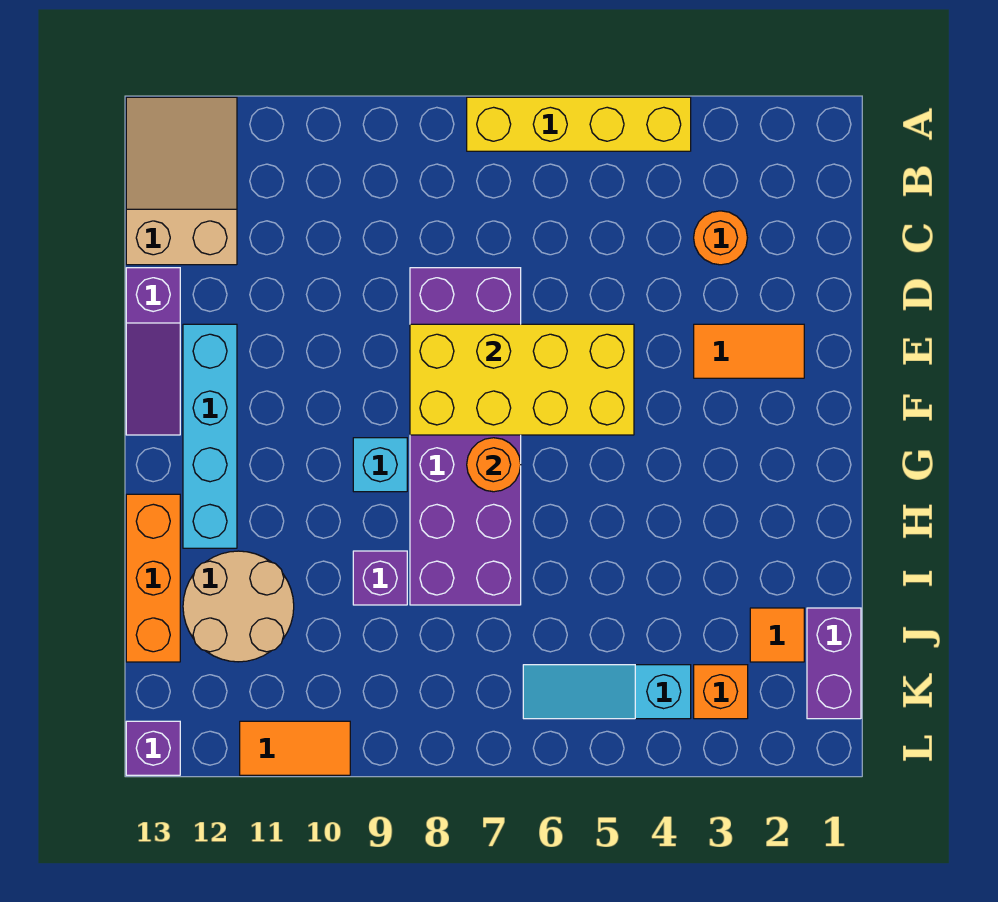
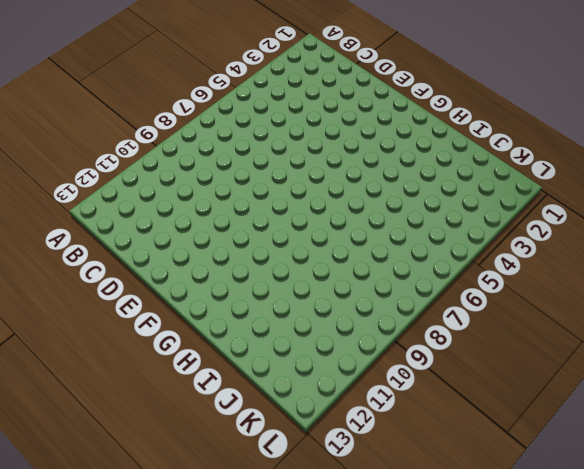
none -> yellow brick A4:A7 level 1
none -> tan slope A12:C13 level 1 top C
none -> orange round brick C3 level 1

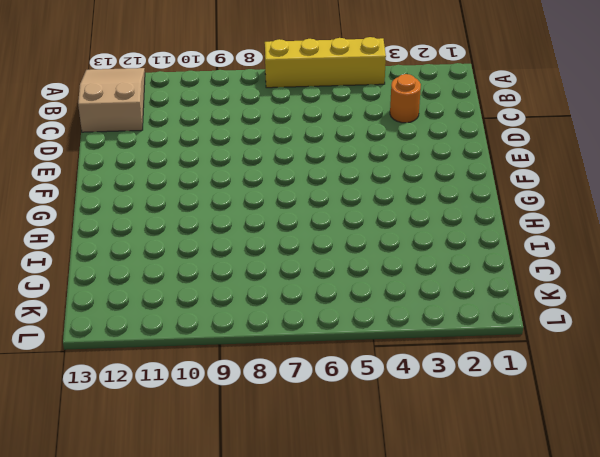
none -> purple brick D7:I8 level 1
none -> purple slope D13:F13 level 1 top D
none -> orange tile E2:E3 level 1

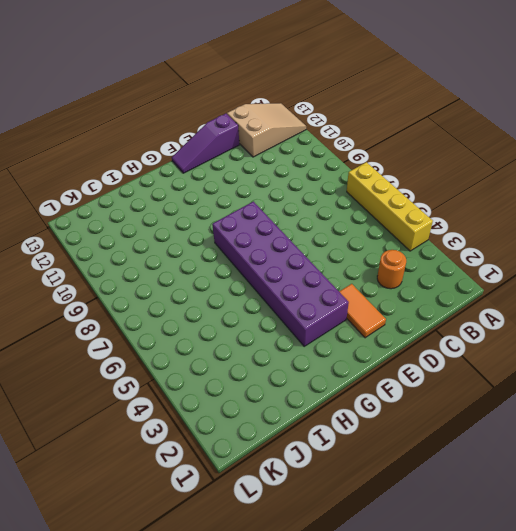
purple brick F3:G8 level 1 -> purple brick D7:I8 level 1
none -> cyan brick E12:H12 level 1
none -> cyan brick G9 level 1
none -> orange brick H13:J13 level 1

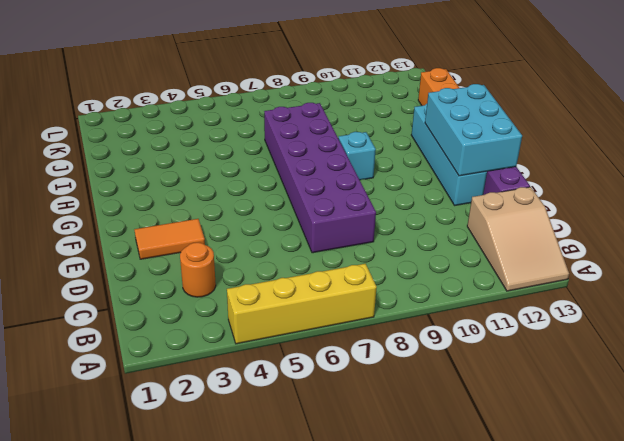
cyan brick E12:G13 level 2 -> none
none -> purple brick I9 level 1
none -> tan round brick I11:J12 level 1
none -> purple brick J1:K1 level 1

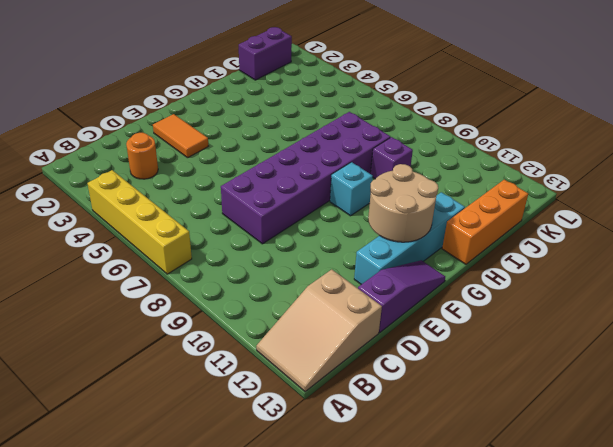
tan round brick F11:G12 level 2 -> tan round brick I11:J12 level 1
none -> orange tile J2 level 1
none -> orange brick K3 level 1
none -> cyan slope K4:K6 level 1 top 4

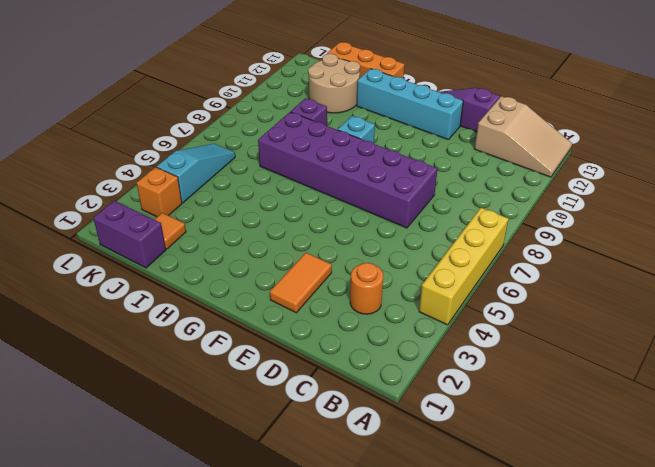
none -> orange tile L10:L11 level 1
none -> purple brick L13 level 1
none -> yellow brick E5:F8 level 2

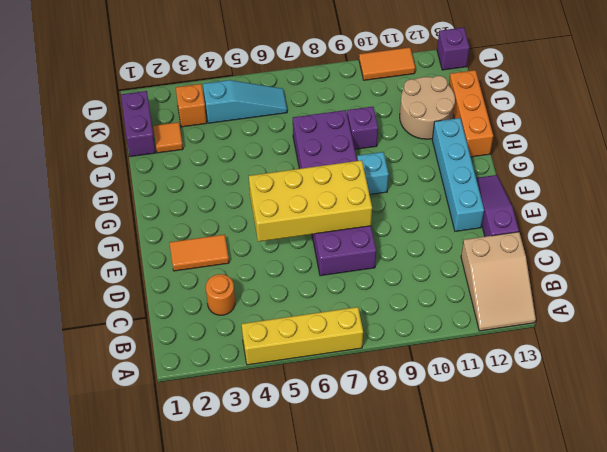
none -> orange round brick G7 level 2

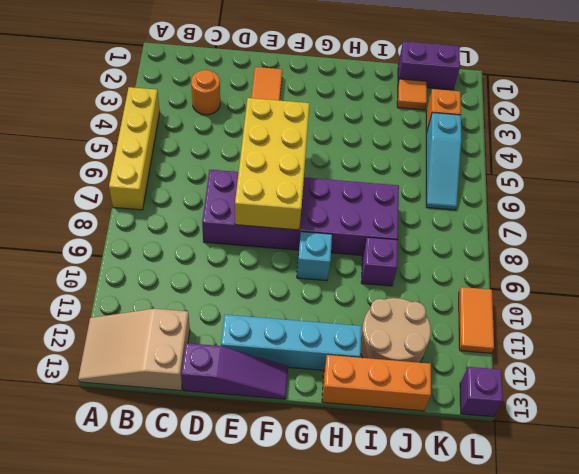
none -> orange round brick G7 level 2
------------------------------------------------------------
- **Exercise brief**
Your task is to copy exactly the lines from the line containing "none -> cyan slope K4:K6 level 1 top 4" through the final line of the listing above and to omit every picture.

- **Written reply**
none -> cyan slope K4:K6 level 1 top 4

none -> orange tile L10:L11 level 1
none -> purple brick L13 level 1
none -> yellow brick E5:F8 level 2

none -> orange round brick G7 level 2

none -> orange round brick G7 level 2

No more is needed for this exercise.